WORK ITEM: From the data, output the lines as a JSON list of strings, one string per line with blank lines omitted. Start at the line containing "No, glossy black cabinet at center is not thinner" and go up to and including the line containing "Considering the sizes of green".

(Collected data entries)
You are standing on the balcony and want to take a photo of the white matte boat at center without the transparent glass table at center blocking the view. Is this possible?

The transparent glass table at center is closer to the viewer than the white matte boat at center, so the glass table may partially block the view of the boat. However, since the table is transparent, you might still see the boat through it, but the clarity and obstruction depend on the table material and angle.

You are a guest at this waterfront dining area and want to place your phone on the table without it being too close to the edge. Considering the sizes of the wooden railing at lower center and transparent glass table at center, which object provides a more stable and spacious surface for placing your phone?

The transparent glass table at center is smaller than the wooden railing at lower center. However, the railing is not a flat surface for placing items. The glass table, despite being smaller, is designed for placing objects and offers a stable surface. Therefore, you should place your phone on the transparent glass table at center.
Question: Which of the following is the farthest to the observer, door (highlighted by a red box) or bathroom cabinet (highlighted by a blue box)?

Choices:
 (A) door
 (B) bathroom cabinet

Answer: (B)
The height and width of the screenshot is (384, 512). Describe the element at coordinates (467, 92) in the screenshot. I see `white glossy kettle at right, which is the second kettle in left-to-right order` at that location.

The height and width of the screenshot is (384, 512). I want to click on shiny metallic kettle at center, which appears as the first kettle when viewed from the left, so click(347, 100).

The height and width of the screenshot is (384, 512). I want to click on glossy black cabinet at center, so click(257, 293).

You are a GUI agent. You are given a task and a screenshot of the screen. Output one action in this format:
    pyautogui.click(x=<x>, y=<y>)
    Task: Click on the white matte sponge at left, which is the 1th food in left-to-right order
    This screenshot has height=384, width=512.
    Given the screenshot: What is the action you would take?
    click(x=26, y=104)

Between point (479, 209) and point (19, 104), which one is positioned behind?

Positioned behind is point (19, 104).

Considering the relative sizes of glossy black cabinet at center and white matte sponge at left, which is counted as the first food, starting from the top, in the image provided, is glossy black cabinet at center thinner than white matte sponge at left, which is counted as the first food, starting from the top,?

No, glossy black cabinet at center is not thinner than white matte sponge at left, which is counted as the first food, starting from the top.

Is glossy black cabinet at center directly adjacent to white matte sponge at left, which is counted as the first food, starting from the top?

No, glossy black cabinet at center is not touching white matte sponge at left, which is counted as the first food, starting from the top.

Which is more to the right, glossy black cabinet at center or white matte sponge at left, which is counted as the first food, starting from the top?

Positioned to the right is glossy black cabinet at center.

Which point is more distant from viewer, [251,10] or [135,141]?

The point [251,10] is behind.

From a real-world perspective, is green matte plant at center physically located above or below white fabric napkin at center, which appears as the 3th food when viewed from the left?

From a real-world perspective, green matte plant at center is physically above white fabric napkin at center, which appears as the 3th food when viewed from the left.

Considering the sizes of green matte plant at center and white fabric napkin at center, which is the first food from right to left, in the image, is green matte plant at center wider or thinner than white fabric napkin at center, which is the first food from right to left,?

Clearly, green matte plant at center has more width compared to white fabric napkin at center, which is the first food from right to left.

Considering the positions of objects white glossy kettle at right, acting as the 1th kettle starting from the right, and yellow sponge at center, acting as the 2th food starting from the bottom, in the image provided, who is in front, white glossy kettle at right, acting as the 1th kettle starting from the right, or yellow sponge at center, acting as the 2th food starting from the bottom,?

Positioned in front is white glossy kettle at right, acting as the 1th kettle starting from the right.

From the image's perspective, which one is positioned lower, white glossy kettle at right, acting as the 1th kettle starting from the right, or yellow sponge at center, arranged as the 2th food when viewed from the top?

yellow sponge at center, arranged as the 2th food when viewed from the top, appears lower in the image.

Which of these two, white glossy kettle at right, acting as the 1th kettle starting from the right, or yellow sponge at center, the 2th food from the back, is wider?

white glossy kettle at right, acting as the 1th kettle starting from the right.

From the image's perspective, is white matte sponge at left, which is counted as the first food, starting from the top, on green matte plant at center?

COMPLETED EXERCISE:
[
  "No, glossy black cabinet at center is not thinner than white matte sponge at left, which is counted as the first food, starting from the top.",
  "Is glossy black cabinet at center directly adjacent to white matte sponge at left, which is counted as the first food, starting from the top?",
  "No, glossy black cabinet at center is not touching white matte sponge at left, which is counted as the first food, starting from the top.",
  "Which is more to the right, glossy black cabinet at center or white matte sponge at left, which is counted as the first food, starting from the top?",
  "Positioned to the right is glossy black cabinet at center.",
  "Which point is more distant from viewer, [251,10] or [135,141]?",
  "The point [251,10] is behind.",
  "From a real-world perspective, is green matte plant at center physically located above or below white fabric napkin at center, which appears as the 3th food when viewed from the left?",
  "From a real-world perspective, green matte plant at center is physically above white fabric napkin at center, which appears as the 3th food when viewed from the left.",
  "Considering the sizes of green matte plant at center and white fabric napkin at center, which is the first food from right to left, in the image, is green matte plant at center wider or thinner than white fabric napkin at center, which is the first food from right to left,?"
]